Instructions for the task — Every record below is to be repeated exactly, with the pictures left out.

Material provided: Begin

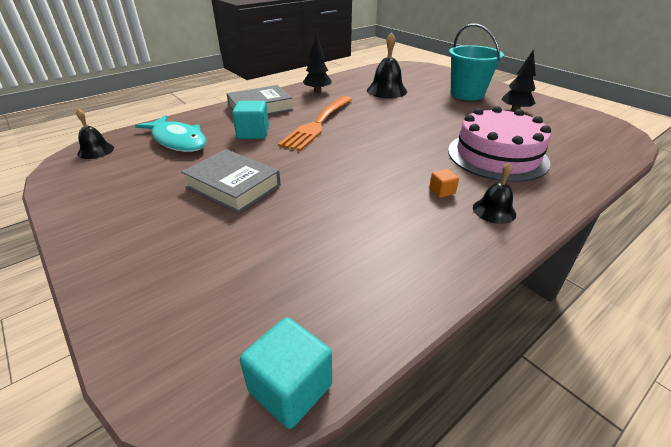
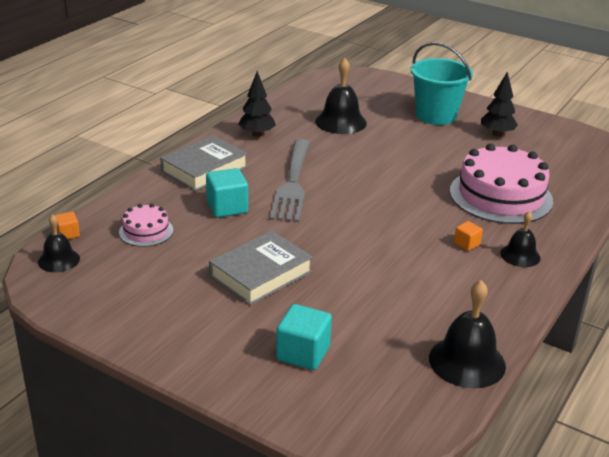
camera: 20 degrees left, 5 degrees down
(122, 135) = (68, 234): none -> orange cube
(177, 141) = (146, 231): turquoise fish -> pink cake
(233, 186) = (261, 274): grey book -> grey book turned 60 degrees counterclockwise
(290, 388) = (437, 416): turquoise cube -> turquoise cube (303, 353)
(318, 123) = (292, 183): orange fork -> grey fork
(372, 319) = (467, 361): none -> black bell

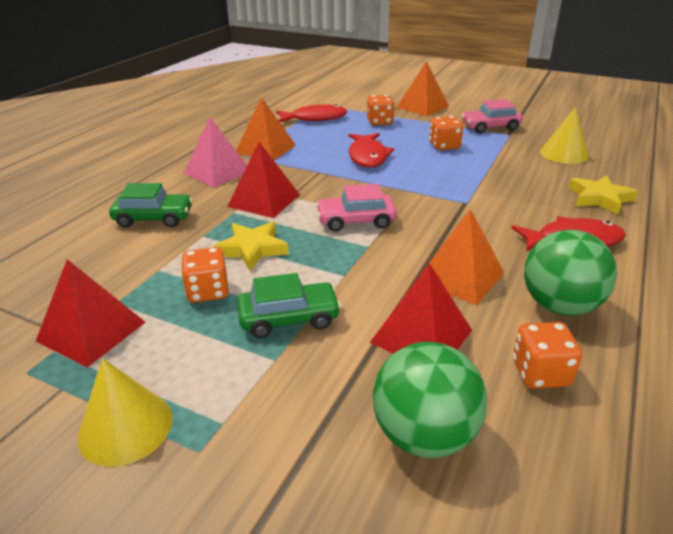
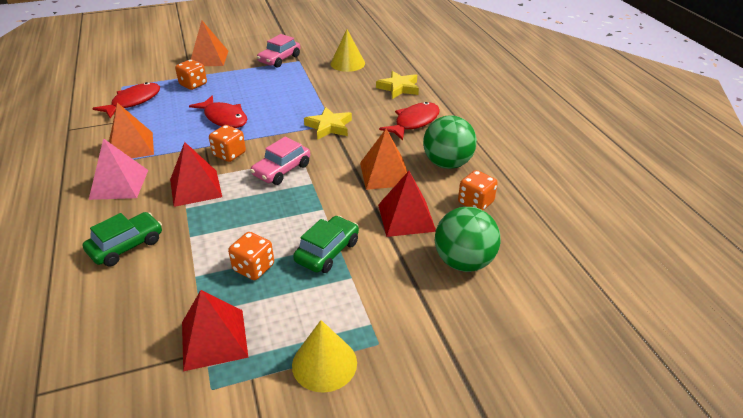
camera: 45 degrees left, 5 degrees up
(252, 249) = (241, 225): yellow star -> yellow star (329, 126)
(444, 146) = (267, 87): orange dice -> orange dice (229, 154)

Material provided: End

Exercise response —
camera: 20 degrees left, 5 degrees down
(122, 135) = (68, 234): none -> orange cube
(177, 141) = (146, 231): turquoise fish -> pink cake
(233, 186) = (261, 274): grey book -> grey book turned 60 degrees counterclockwise
(290, 388) = (437, 416): turquoise cube -> turquoise cube (303, 353)
(318, 123) = (292, 183): orange fork -> grey fork
(372, 319) = (467, 361): none -> black bell

camera: 45 degrees left, 5 degrees up
(252, 249) = (241, 225): yellow star -> yellow star (329, 126)
(444, 146) = (267, 87): orange dice -> orange dice (229, 154)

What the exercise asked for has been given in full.